:: Supplied entries

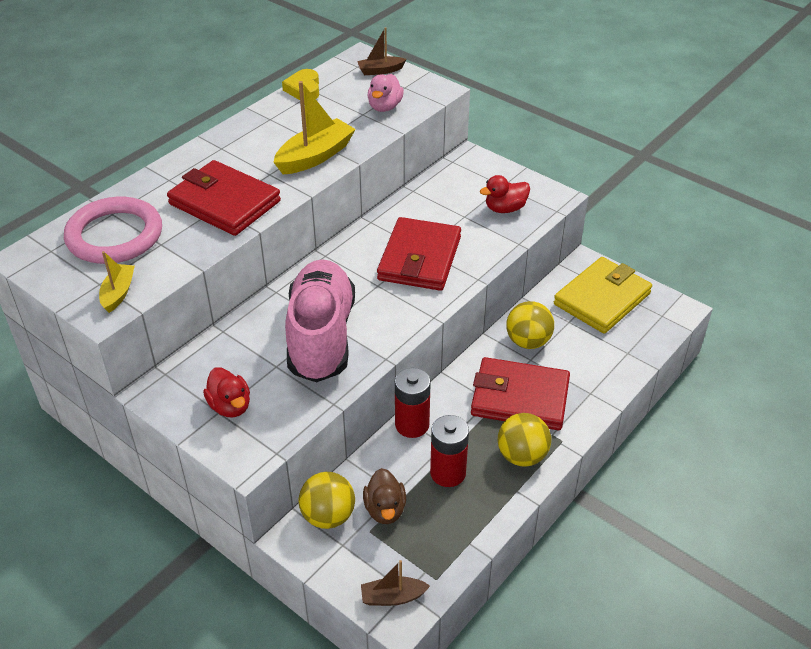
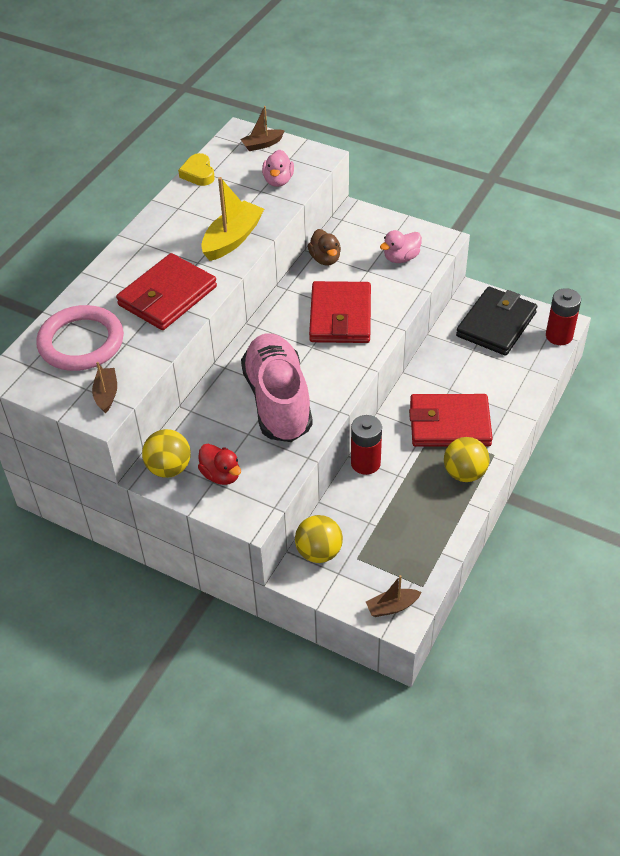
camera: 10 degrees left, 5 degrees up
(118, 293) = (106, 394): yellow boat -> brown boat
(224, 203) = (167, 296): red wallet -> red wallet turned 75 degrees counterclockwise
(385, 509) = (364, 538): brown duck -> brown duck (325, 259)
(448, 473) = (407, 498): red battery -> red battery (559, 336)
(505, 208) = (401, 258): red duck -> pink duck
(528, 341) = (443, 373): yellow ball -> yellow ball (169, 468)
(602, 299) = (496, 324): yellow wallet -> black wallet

::::

== What the task requires ==
Please restate, exactly as written, the line that holds "(118, 293) = (106, 394): yellow" and all remaining lines of the data above, and only those.

== Exercise solution ==
(118, 293) = (106, 394): yellow boat -> brown boat
(224, 203) = (167, 296): red wallet -> red wallet turned 75 degrees counterclockwise
(385, 509) = (364, 538): brown duck -> brown duck (325, 259)
(448, 473) = (407, 498): red battery -> red battery (559, 336)
(505, 208) = (401, 258): red duck -> pink duck
(528, 341) = (443, 373): yellow ball -> yellow ball (169, 468)
(602, 299) = (496, 324): yellow wallet -> black wallet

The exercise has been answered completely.